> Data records

◇ ◇ ◇ ◇ ◇ ◇ ◇

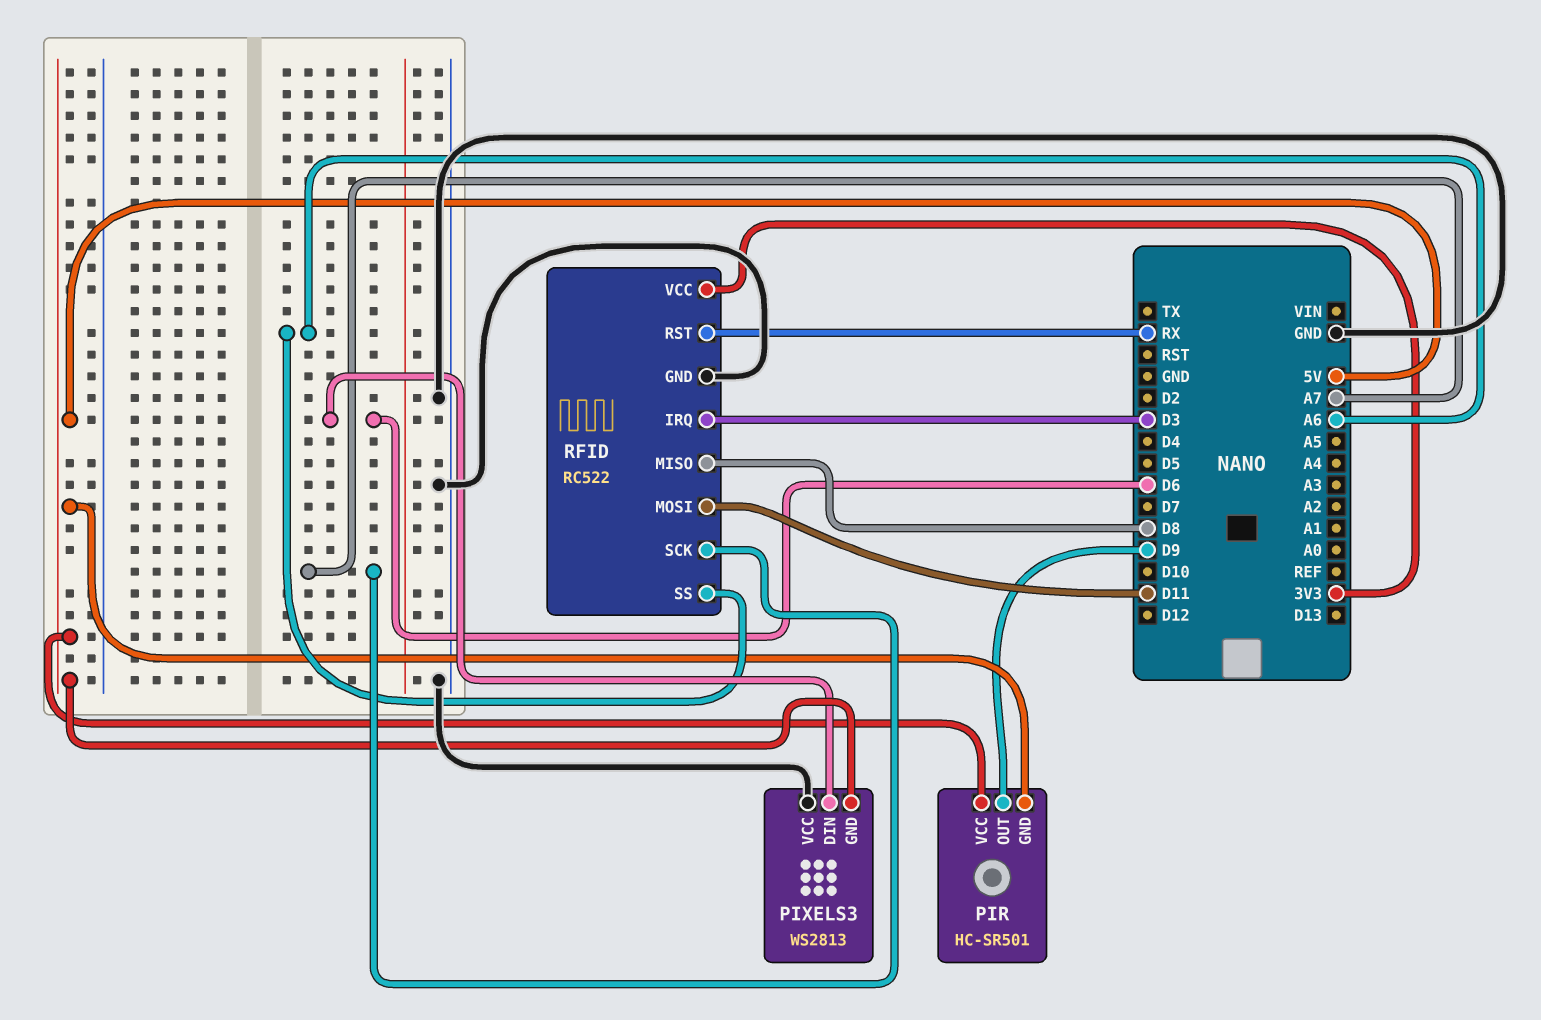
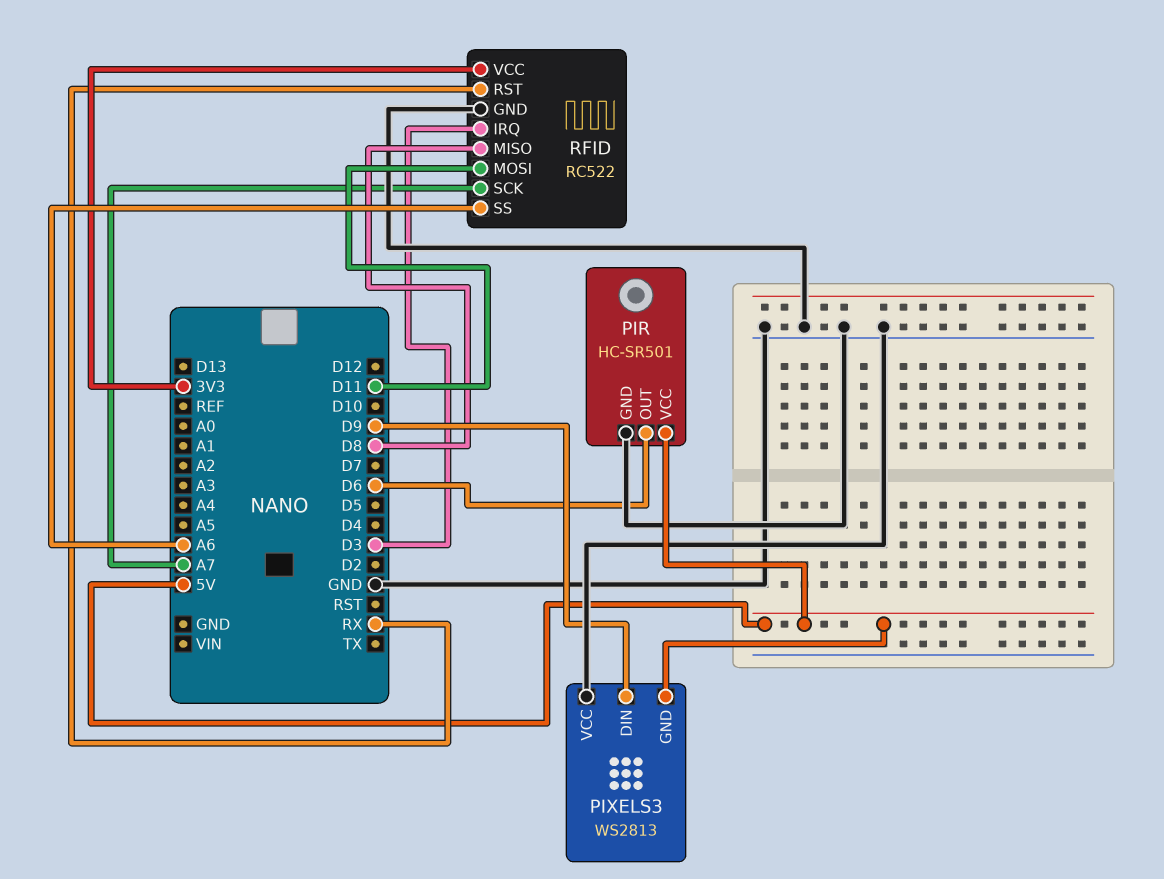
PIR pin GND: 5V -> GND
PIR pin OUT: D9 -> D6
PIXELS3 pin DIN: D6 -> D9

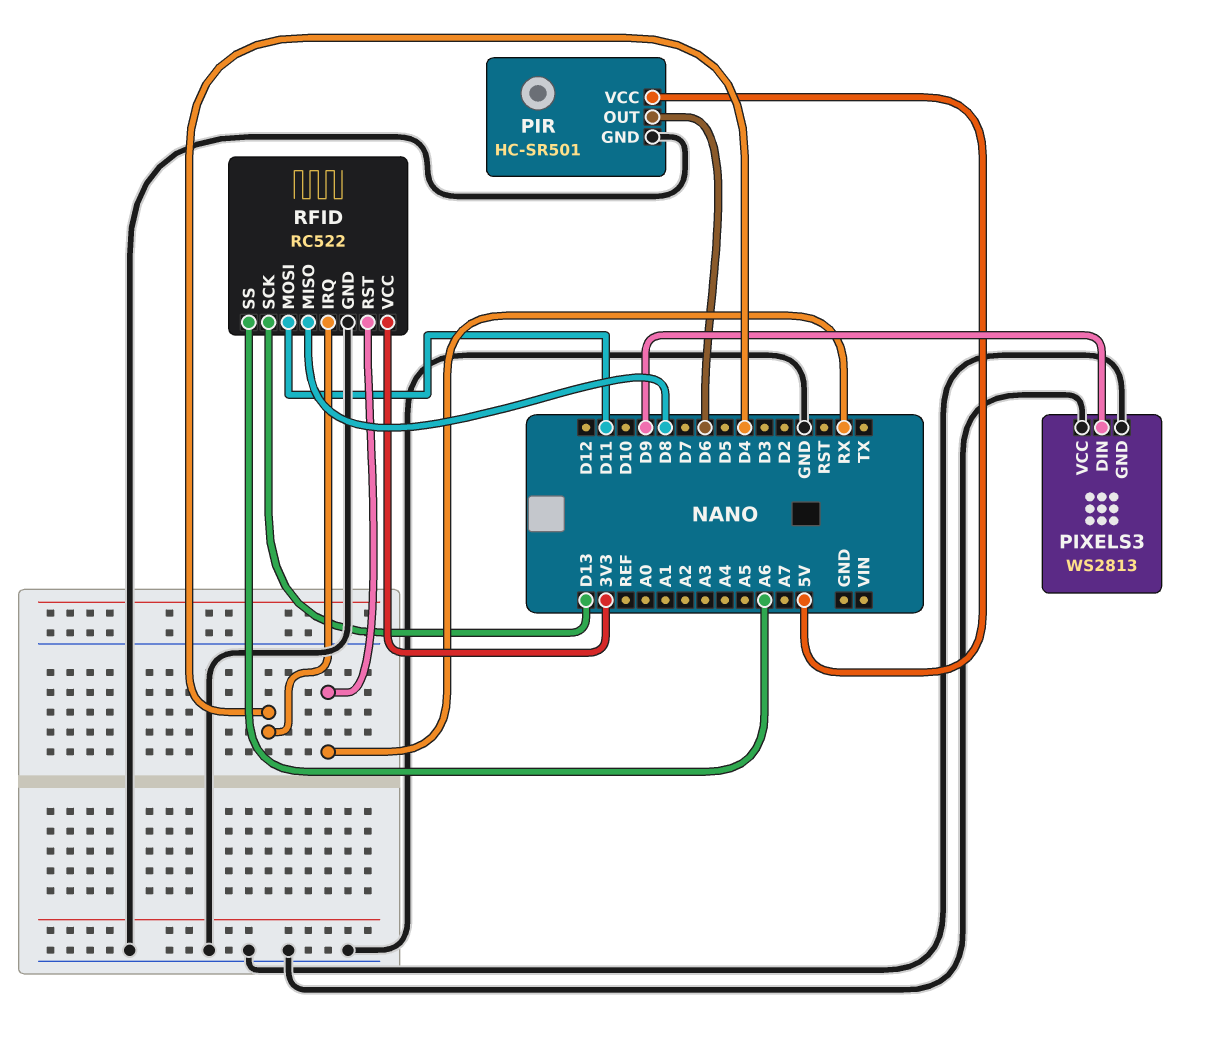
PIXELS3 pin GND: 5V -> GND
RFID pin IRQ: D3 -> D4
RFID pin SCK: A7 -> D13

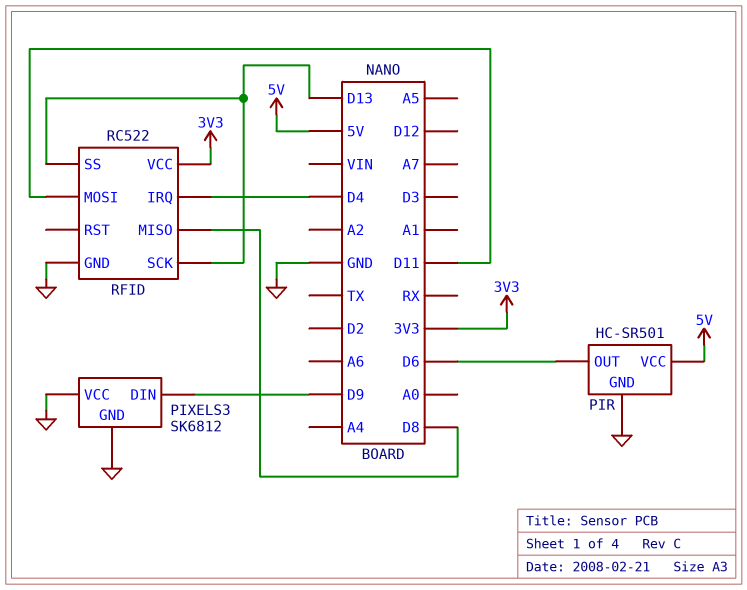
PIXELS3: WS2813 -> SK6812
RFID pin RST: RX -> none
RFID pin SS: A6 -> D13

◇ ◇ ◇ ◇ ◇ ◇ ◇

> EXERCISE OBJECTIVE
Copy exactly the line containing "PIXELS3: WS2813 -> SK6812" and each line after it through the end of the records above.

> THE COMPLETED TASK
PIXELS3: WS2813 -> SK6812
RFID pin RST: RX -> none
RFID pin SS: A6 -> D13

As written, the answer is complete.